- Task statement
Go through the entries below and collect each line with the string "coloured" in it.

- Given data
^^^^^^^^

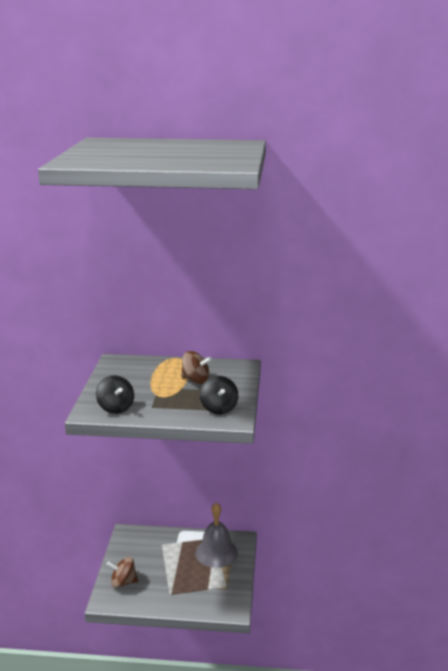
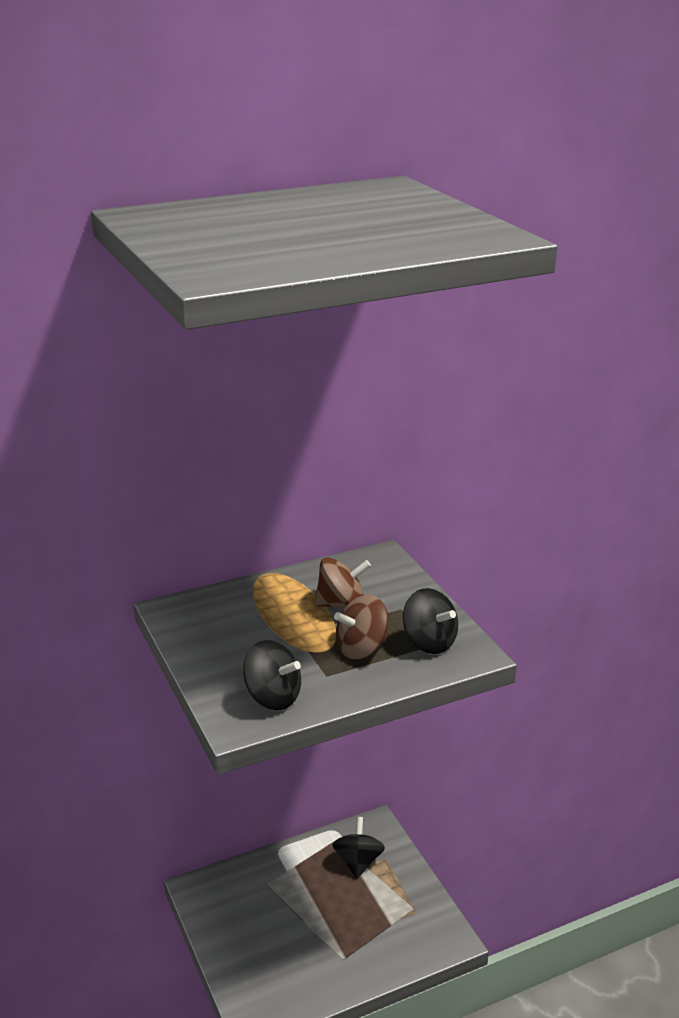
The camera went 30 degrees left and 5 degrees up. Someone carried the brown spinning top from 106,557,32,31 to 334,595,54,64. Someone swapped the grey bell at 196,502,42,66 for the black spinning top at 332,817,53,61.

^^^^^^^^

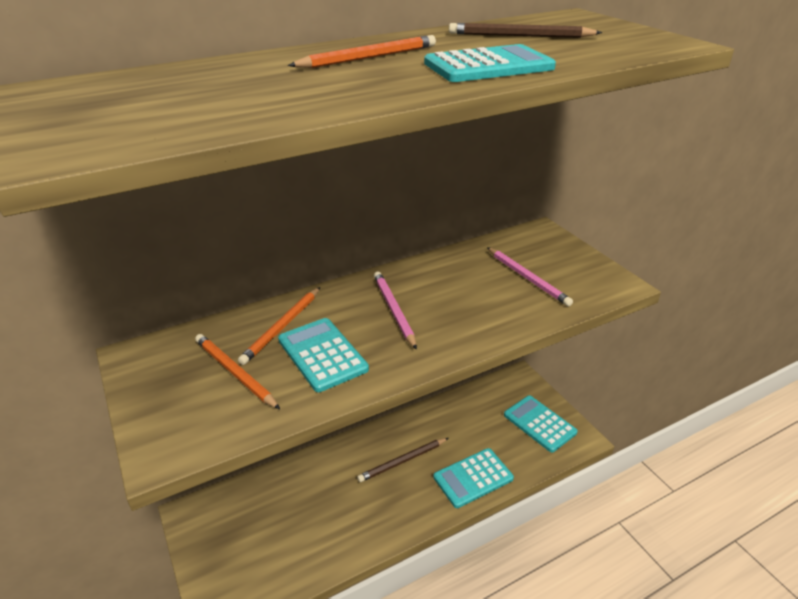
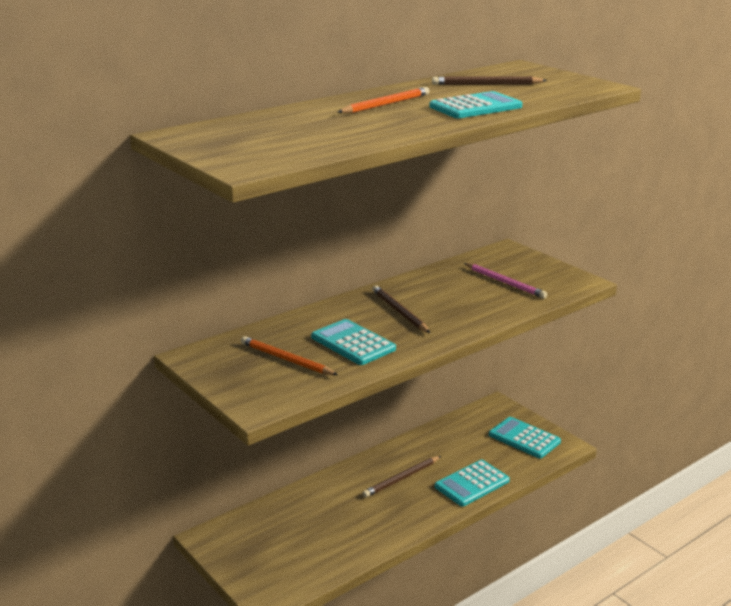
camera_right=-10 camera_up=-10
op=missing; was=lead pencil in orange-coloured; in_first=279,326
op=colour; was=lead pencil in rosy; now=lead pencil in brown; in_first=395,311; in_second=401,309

^^^^^^^^

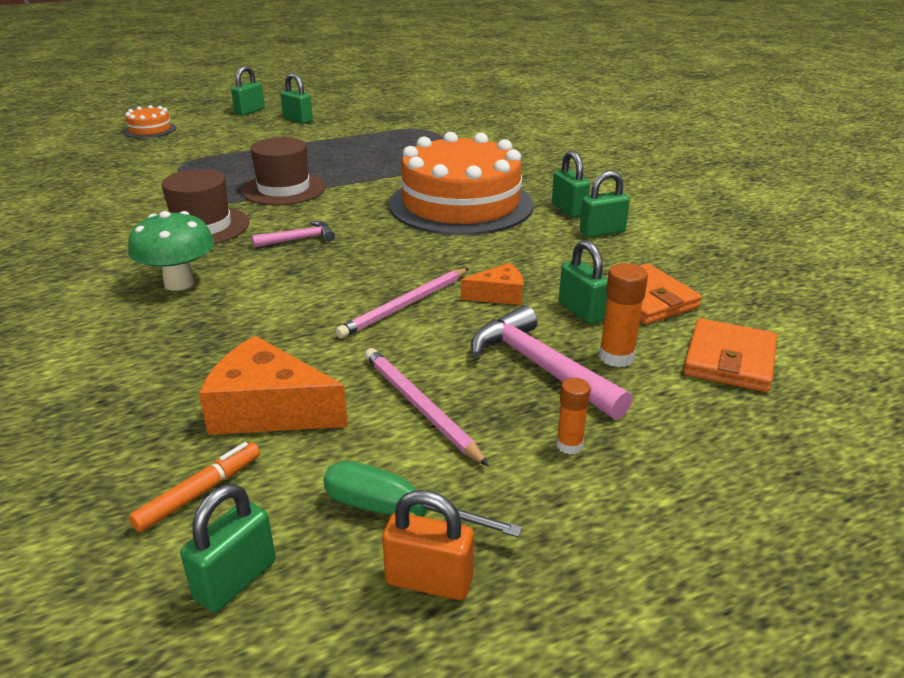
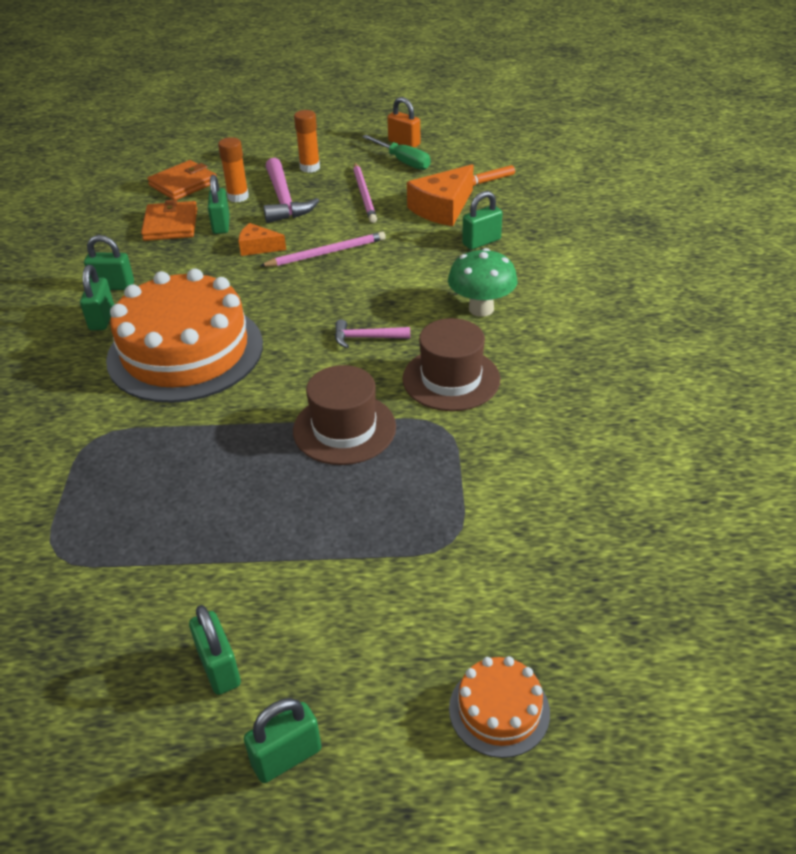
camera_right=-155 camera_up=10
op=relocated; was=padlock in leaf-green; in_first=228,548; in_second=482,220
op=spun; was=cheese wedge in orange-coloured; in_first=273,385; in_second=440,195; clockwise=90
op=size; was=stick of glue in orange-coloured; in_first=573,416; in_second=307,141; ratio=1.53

^^^^^^^^

- Exercise answer
op=missing; was=lead pencil in orange-coloured; in_first=279,326
op=spun; was=cheese wedge in orange-coloured; in_first=273,385; in_second=440,195; clockwise=90
op=size; was=stick of glue in orange-coloured; in_first=573,416; in_second=307,141; ratio=1.53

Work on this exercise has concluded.